--- START ---

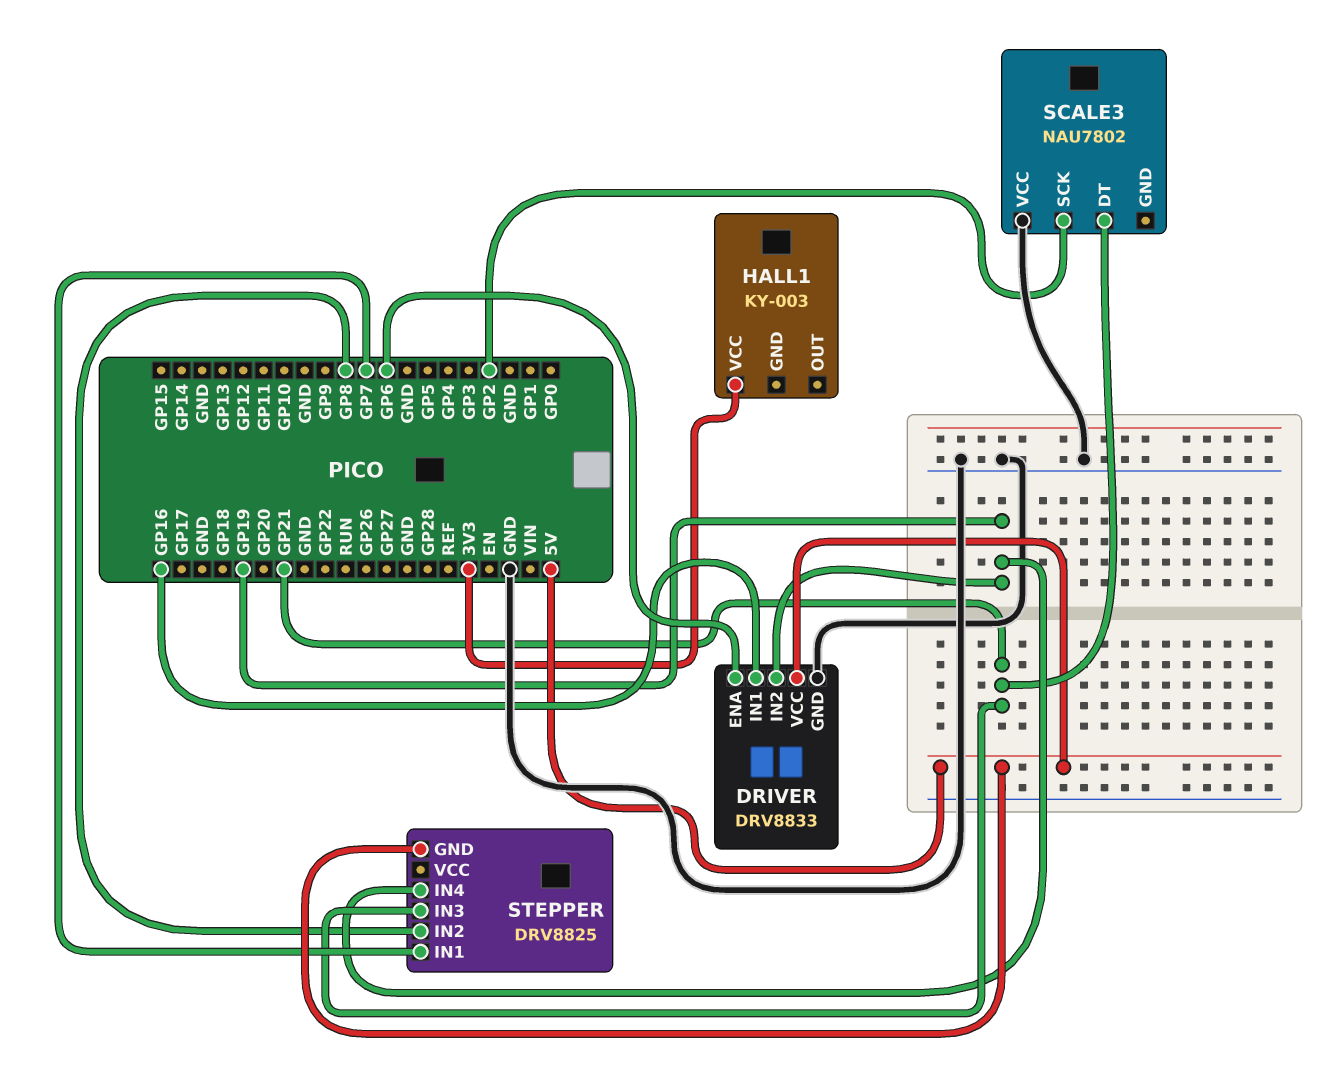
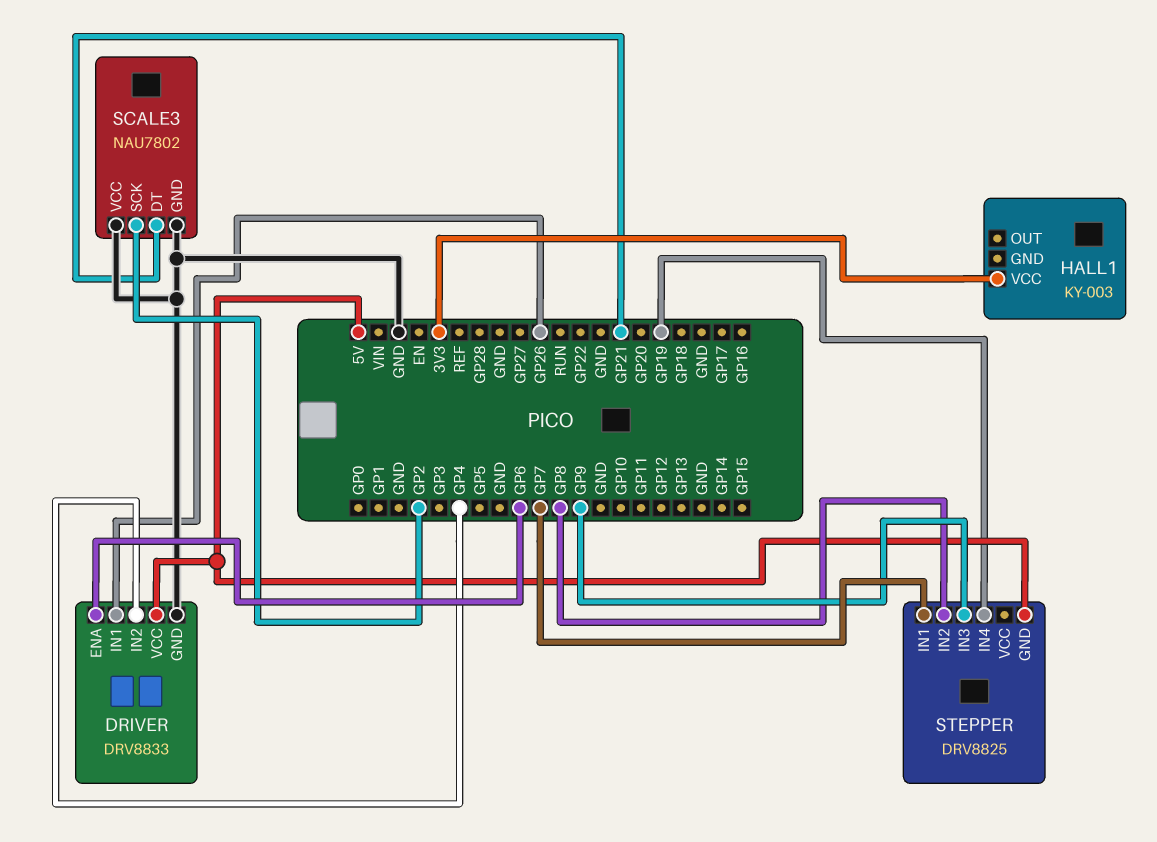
DRIVER pin IN1: GP16 -> GP26
DRIVER pin IN2: GP19 -> GP4
SCALE3 pin GND: none -> GND
STEPPER pin IN3: GP21 -> GP9

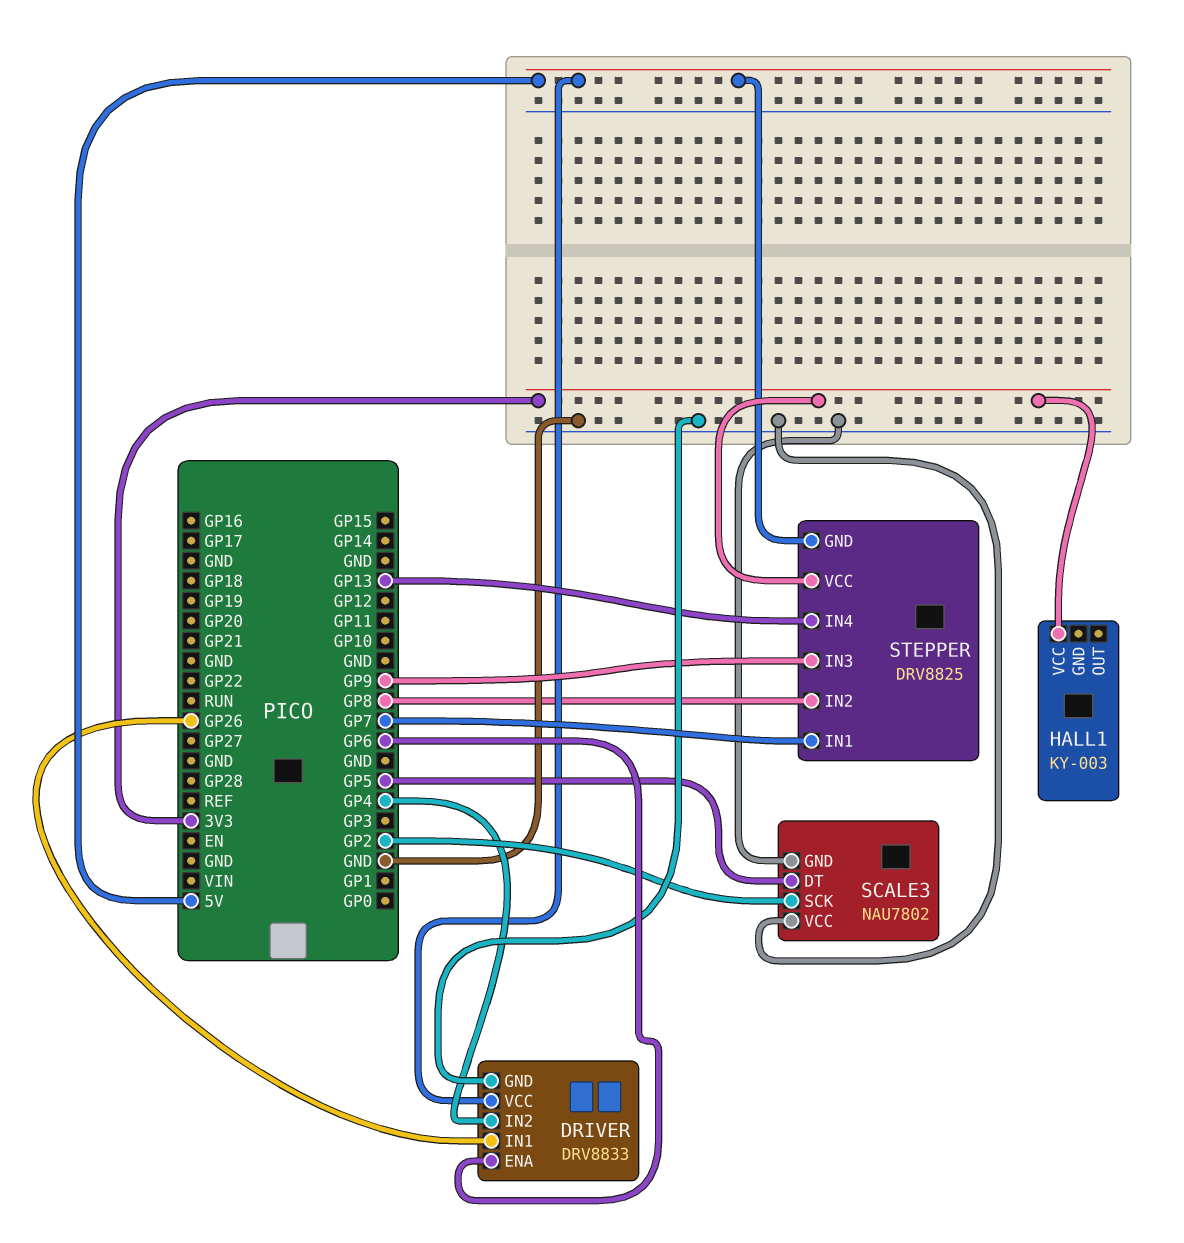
SCALE3 pin DT: GP21 -> GP5
STEPPER pin IN4: GP19 -> GP13
STEPPER pin VCC: none -> 3V3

--- END ---

## [REQUIRED WORK]
Please retype the listing in full, exactly as given, and skip every image.

## [EXERCISE RESPONSE]
DRIVER pin IN1: GP16 -> GP26
DRIVER pin IN2: GP19 -> GP4
SCALE3 pin GND: none -> GND
STEPPER pin IN3: GP21 -> GP9

SCALE3 pin DT: GP21 -> GP5
STEPPER pin IN4: GP19 -> GP13
STEPPER pin VCC: none -> 3V3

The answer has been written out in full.